• TASK TO CARRY OUT
The entries below are to be written out exactly, with no images included.

------------------------------------------------

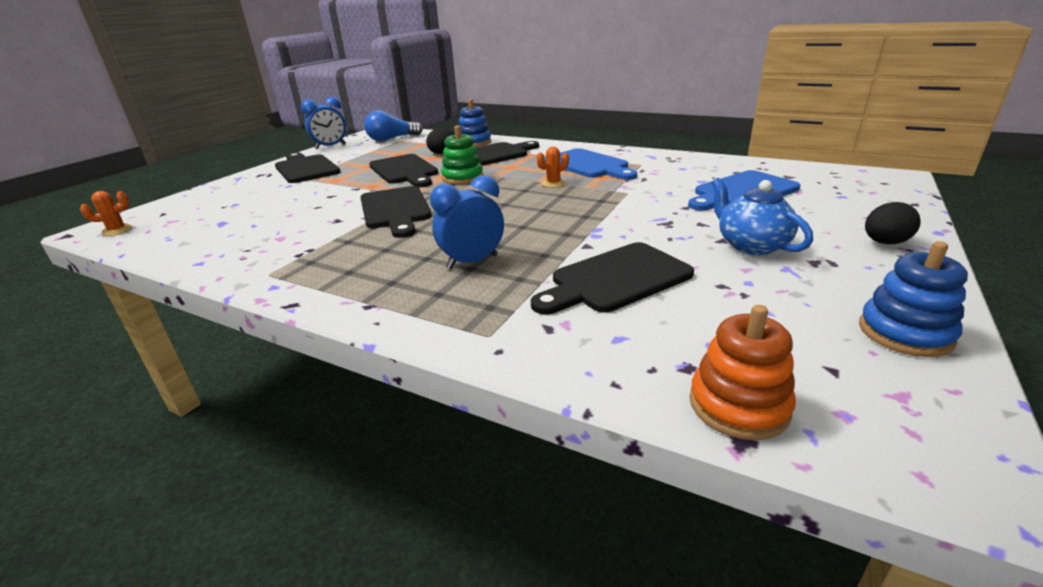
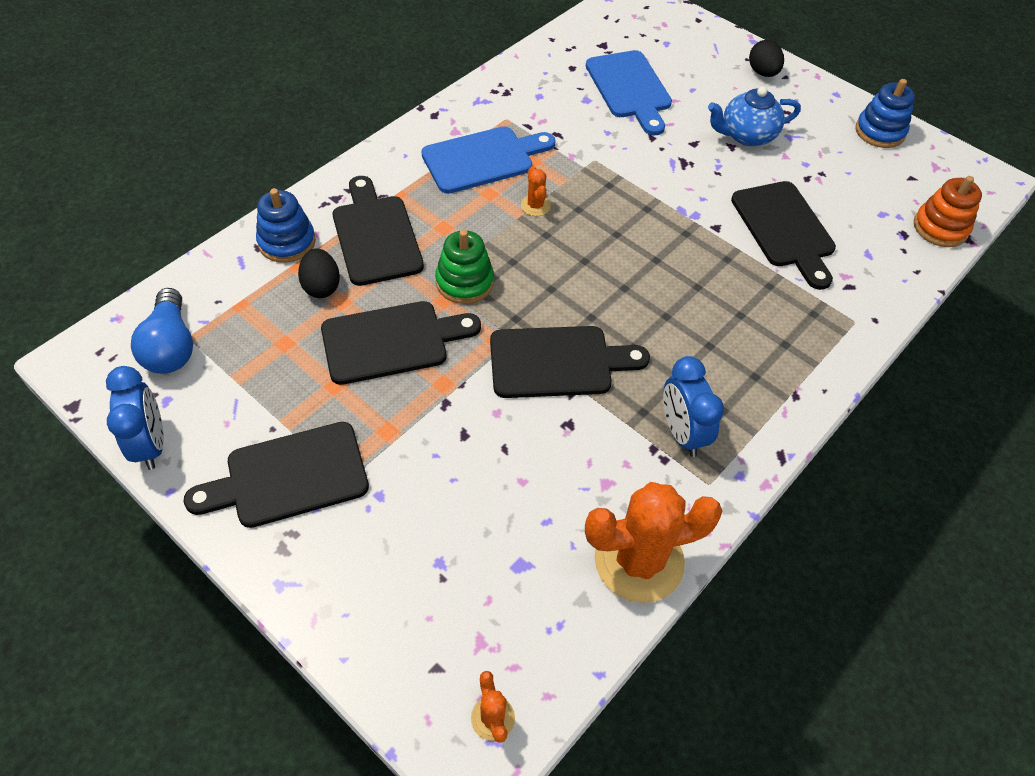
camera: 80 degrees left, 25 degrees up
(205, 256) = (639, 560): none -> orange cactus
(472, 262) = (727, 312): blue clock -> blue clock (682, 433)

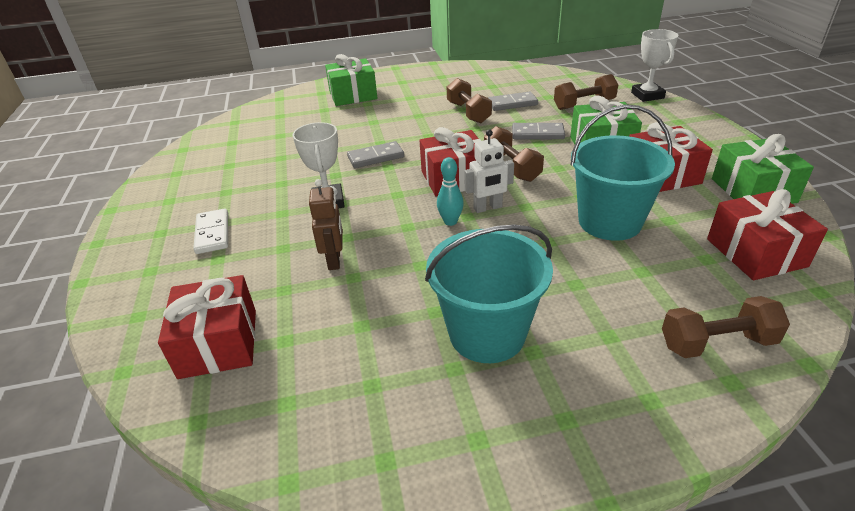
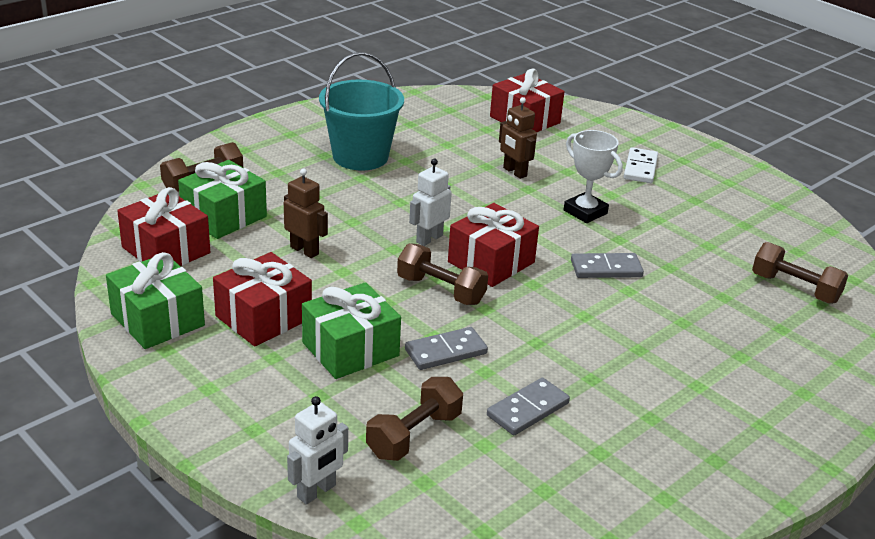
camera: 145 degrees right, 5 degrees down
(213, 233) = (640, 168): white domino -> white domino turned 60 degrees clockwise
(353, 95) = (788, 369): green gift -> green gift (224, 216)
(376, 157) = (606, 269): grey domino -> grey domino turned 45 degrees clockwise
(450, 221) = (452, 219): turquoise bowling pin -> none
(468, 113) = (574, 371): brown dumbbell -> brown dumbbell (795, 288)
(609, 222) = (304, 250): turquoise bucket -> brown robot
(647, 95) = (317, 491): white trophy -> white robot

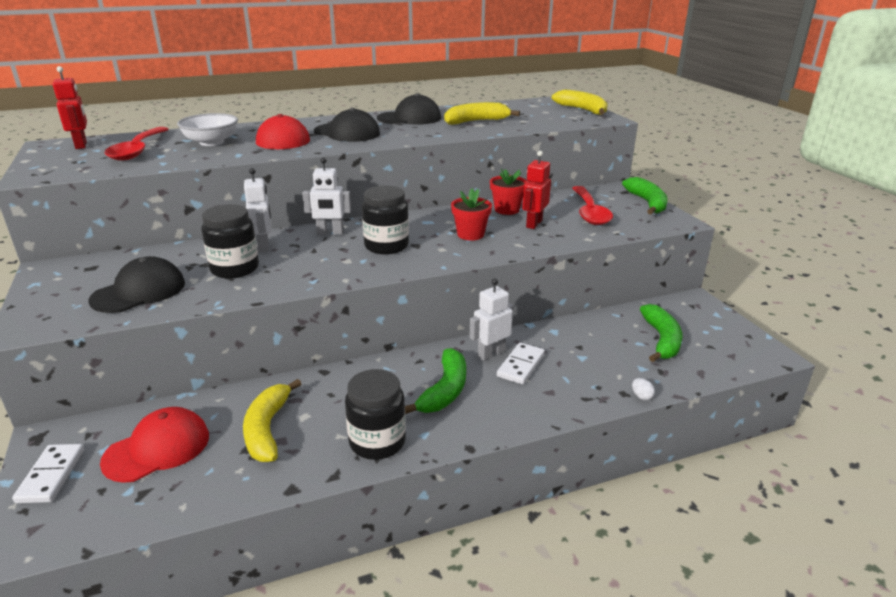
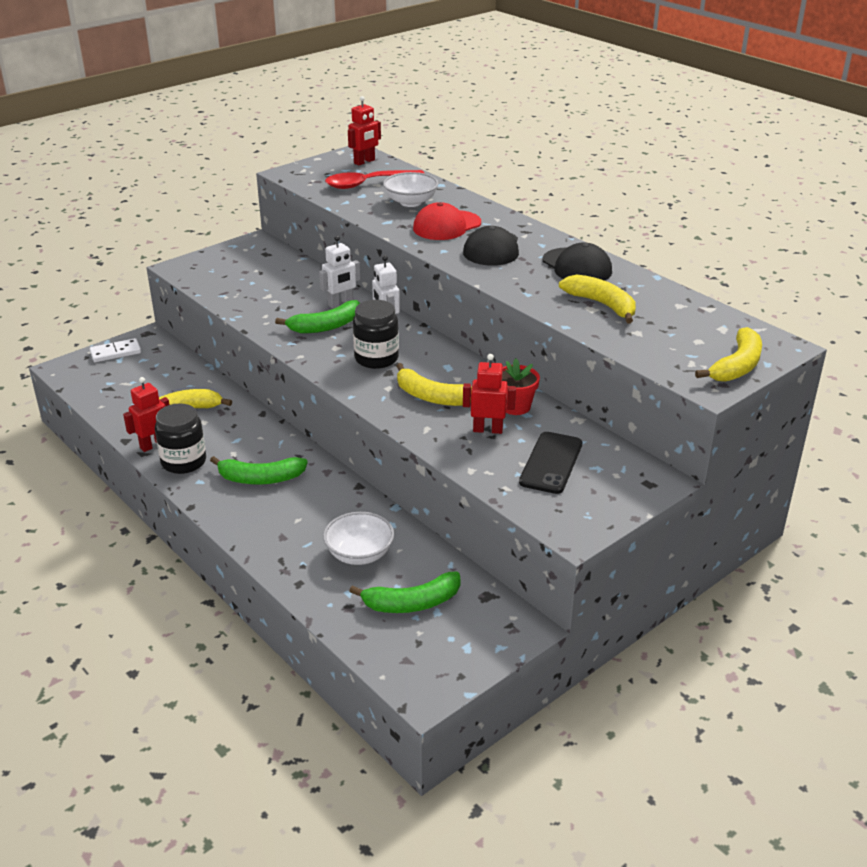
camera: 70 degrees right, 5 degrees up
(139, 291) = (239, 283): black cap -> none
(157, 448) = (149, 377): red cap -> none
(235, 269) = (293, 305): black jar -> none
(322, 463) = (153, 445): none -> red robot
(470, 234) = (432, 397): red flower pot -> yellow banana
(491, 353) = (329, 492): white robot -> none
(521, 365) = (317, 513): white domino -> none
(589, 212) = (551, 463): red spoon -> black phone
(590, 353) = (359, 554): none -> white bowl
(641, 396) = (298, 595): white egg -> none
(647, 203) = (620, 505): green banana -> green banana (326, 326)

------------------------------------------------

• RESPONSE
camera: 80 degrees left, 25 degrees up
(205, 256) = (639, 560): none -> orange cactus
(472, 262) = (727, 312): blue clock -> blue clock (682, 433)

camera: 145 degrees right, 5 degrees down
(213, 233) = (640, 168): white domino -> white domino turned 60 degrees clockwise
(353, 95) = (788, 369): green gift -> green gift (224, 216)
(376, 157) = (606, 269): grey domino -> grey domino turned 45 degrees clockwise
(450, 221) = (452, 219): turquoise bowling pin -> none
(468, 113) = (574, 371): brown dumbbell -> brown dumbbell (795, 288)
(609, 222) = (304, 250): turquoise bucket -> brown robot
(647, 95) = (317, 491): white trophy -> white robot

camera: 70 degrees right, 5 degrees up
(139, 291) = (239, 283): black cap -> none
(157, 448) = (149, 377): red cap -> none
(235, 269) = (293, 305): black jar -> none
(322, 463) = (153, 445): none -> red robot
(470, 234) = (432, 397): red flower pot -> yellow banana
(491, 353) = (329, 492): white robot -> none
(521, 365) = (317, 513): white domino -> none
(589, 212) = (551, 463): red spoon -> black phone
(590, 353) = (359, 554): none -> white bowl
(641, 396) = (298, 595): white egg -> none
(647, 203) = (620, 505): green banana -> green banana (326, 326)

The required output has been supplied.